**SOURCE MATERIAL:**

-*-*-

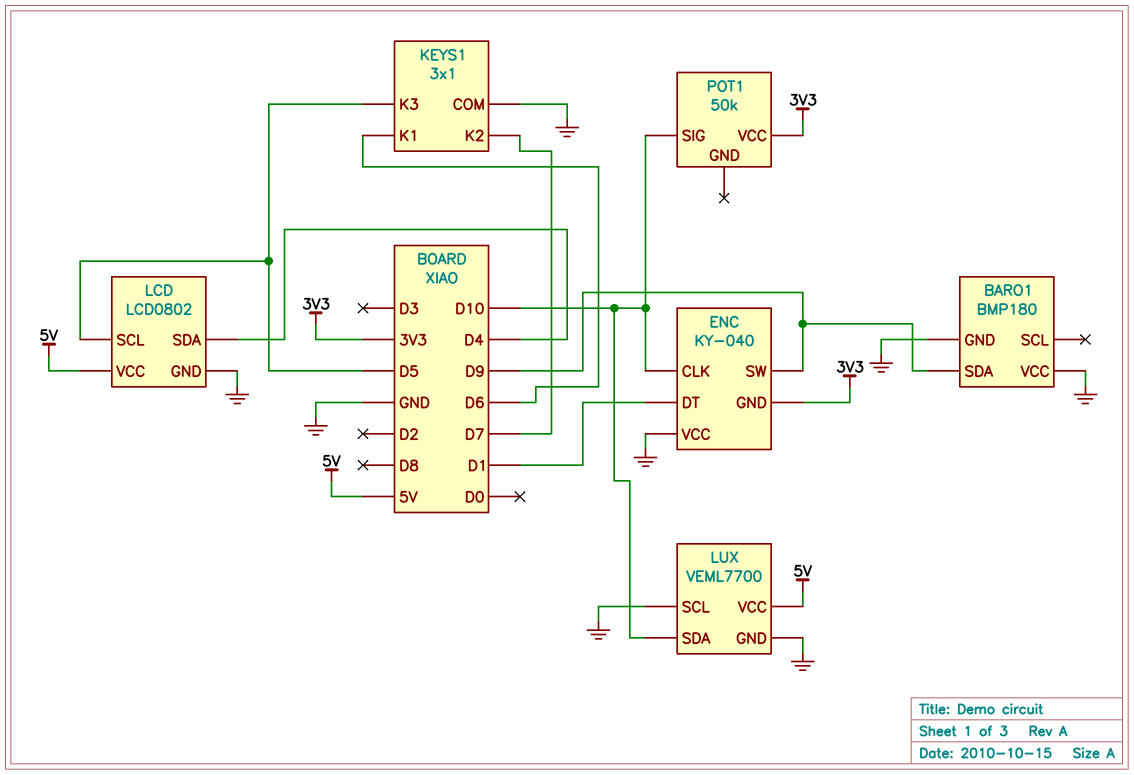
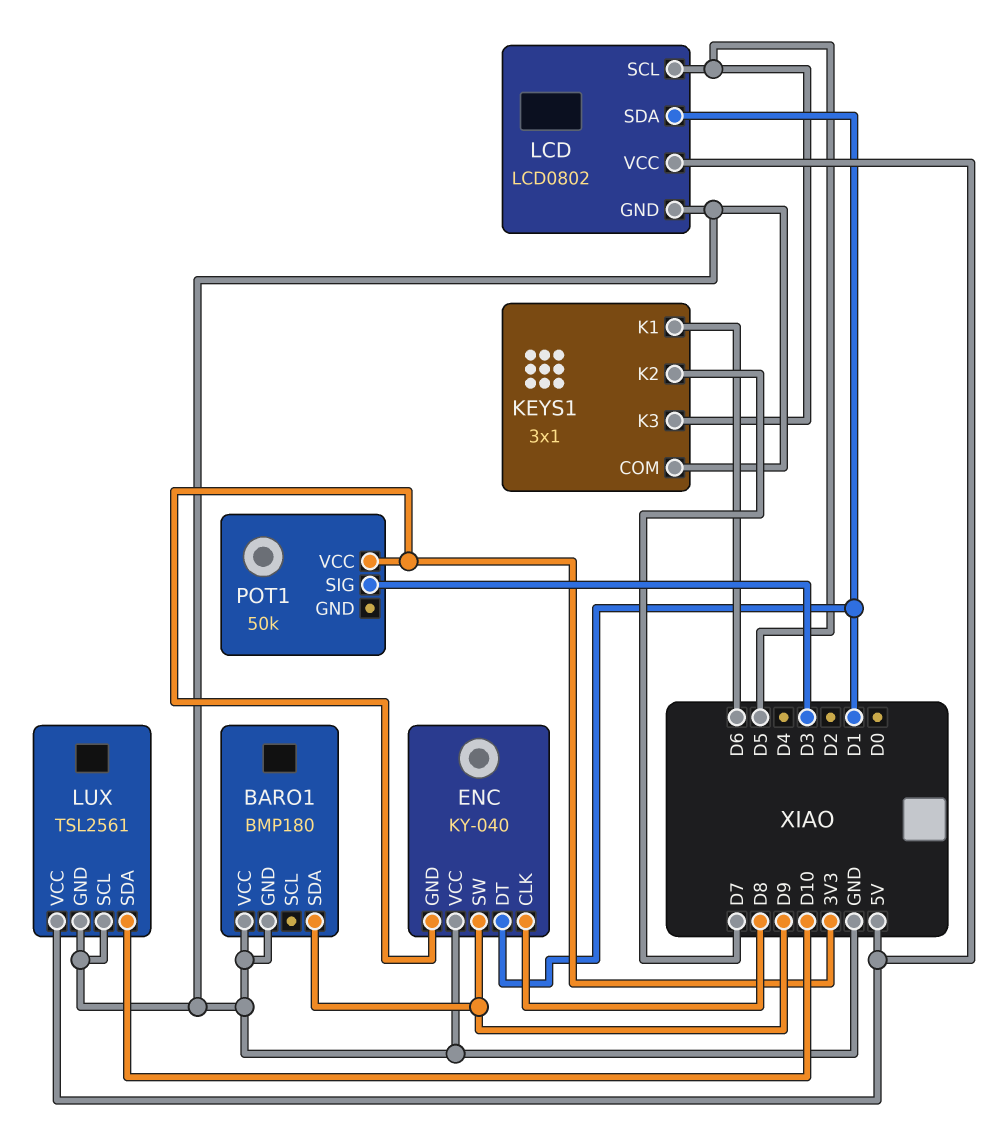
ENC pin CLK: D10 -> D8
LCD pin SDA: D4 -> D1
LUX: VEML7700 -> TSL2561
POT1 pin SIG: D10 -> D3

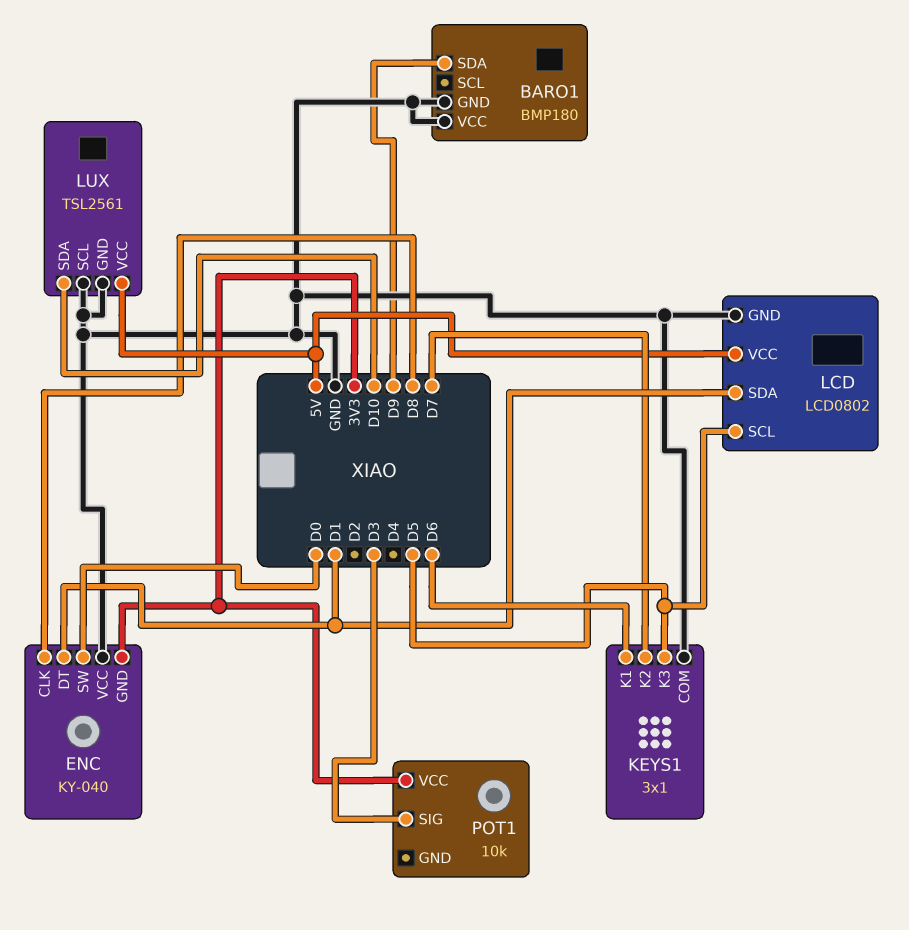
ENC pin SW: D9 -> D0
POT1: 50k -> 10k

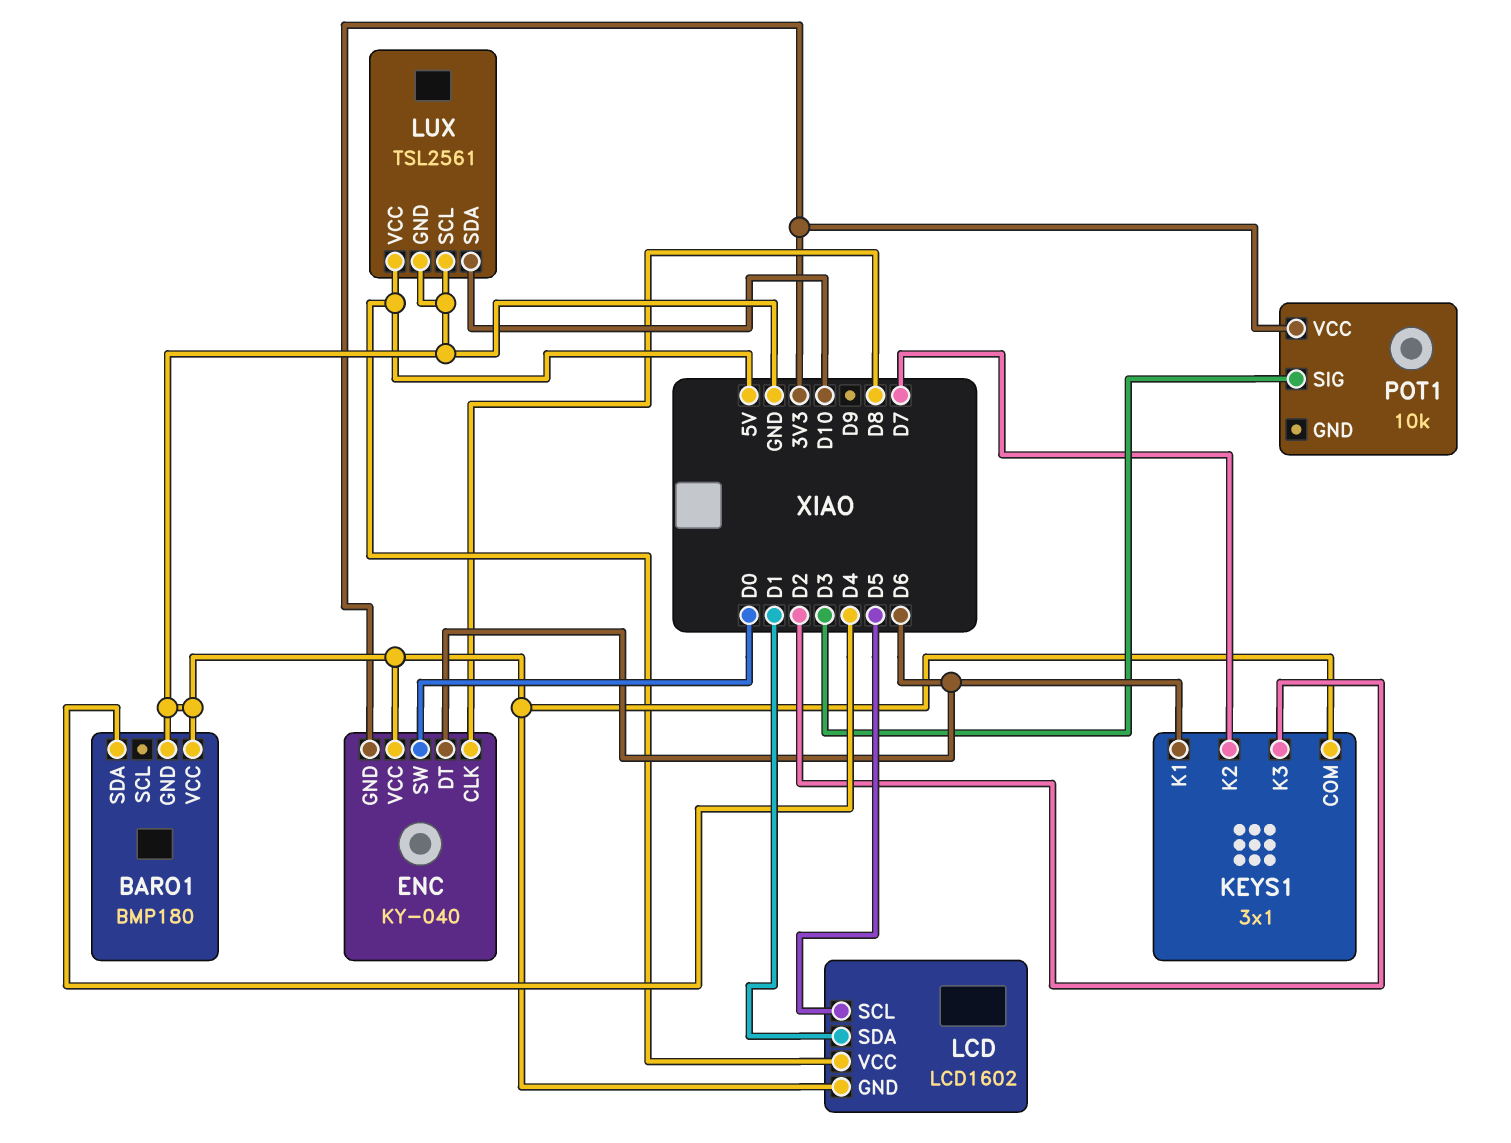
BARO1 pin SDA: D9 -> D4
ENC pin DT: D1 -> D6
KEYS1 pin K3: D5 -> D2
LCD: LCD0802 -> LCD1602

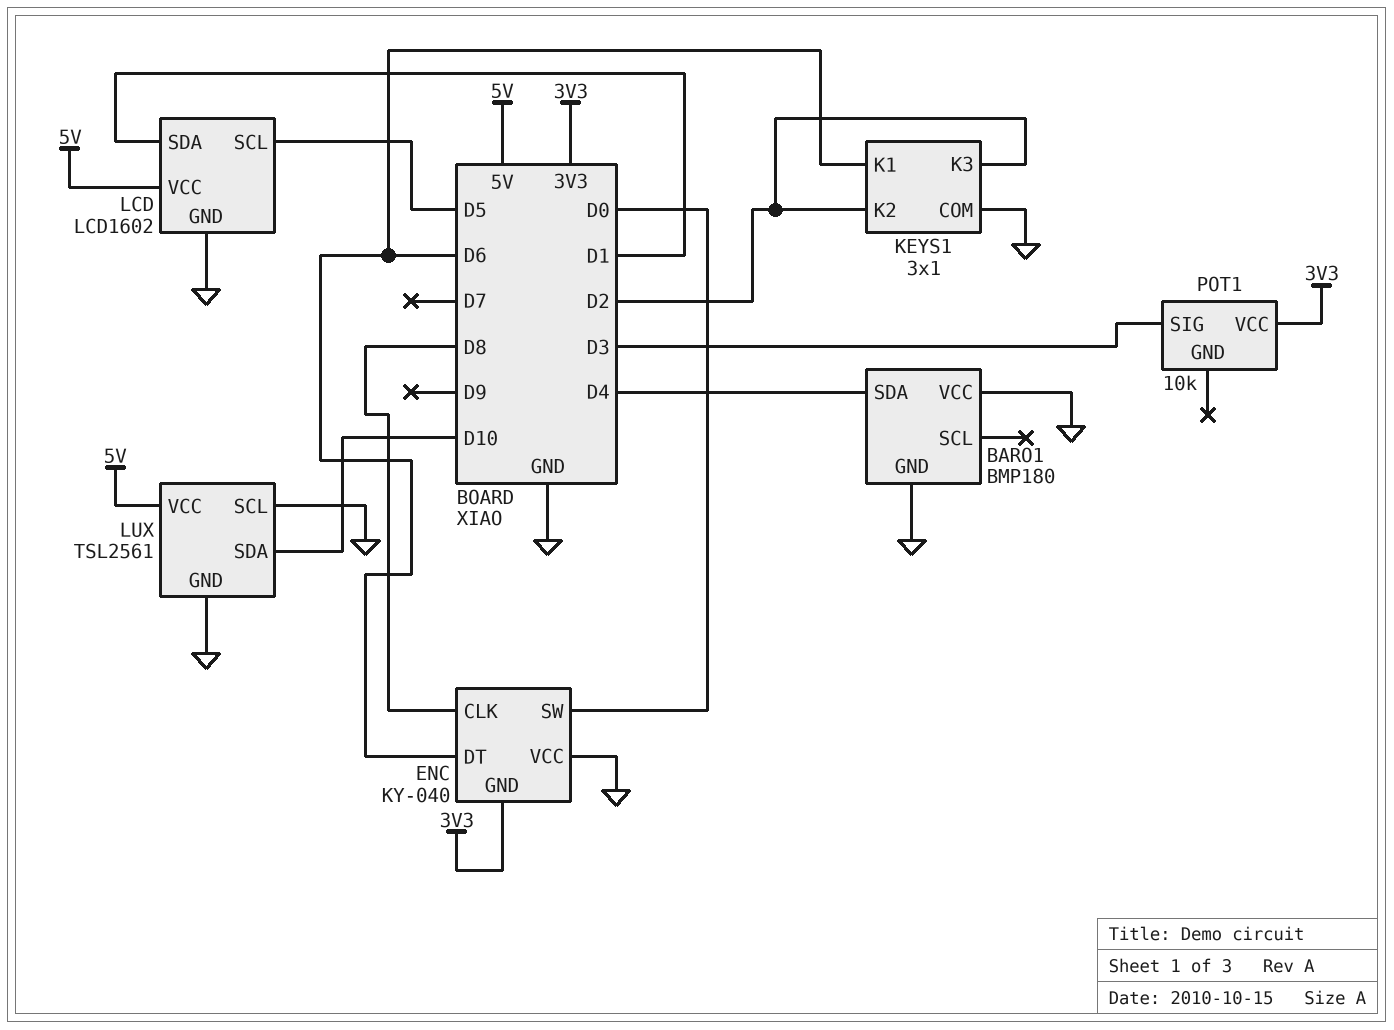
KEYS1 pin K2: D7 -> D2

-*-*-

**TASK REQUIREMENTS:**
Repeat the entries verbatim; no pictures.

**TASK RESULT:**
ENC pin CLK: D10 -> D8
LCD pin SDA: D4 -> D1
LUX: VEML7700 -> TSL2561
POT1 pin SIG: D10 -> D3

ENC pin SW: D9 -> D0
POT1: 50k -> 10k

BARO1 pin SDA: D9 -> D4
ENC pin DT: D1 -> D6
KEYS1 pin K3: D5 -> D2
LCD: LCD0802 -> LCD1602

KEYS1 pin K2: D7 -> D2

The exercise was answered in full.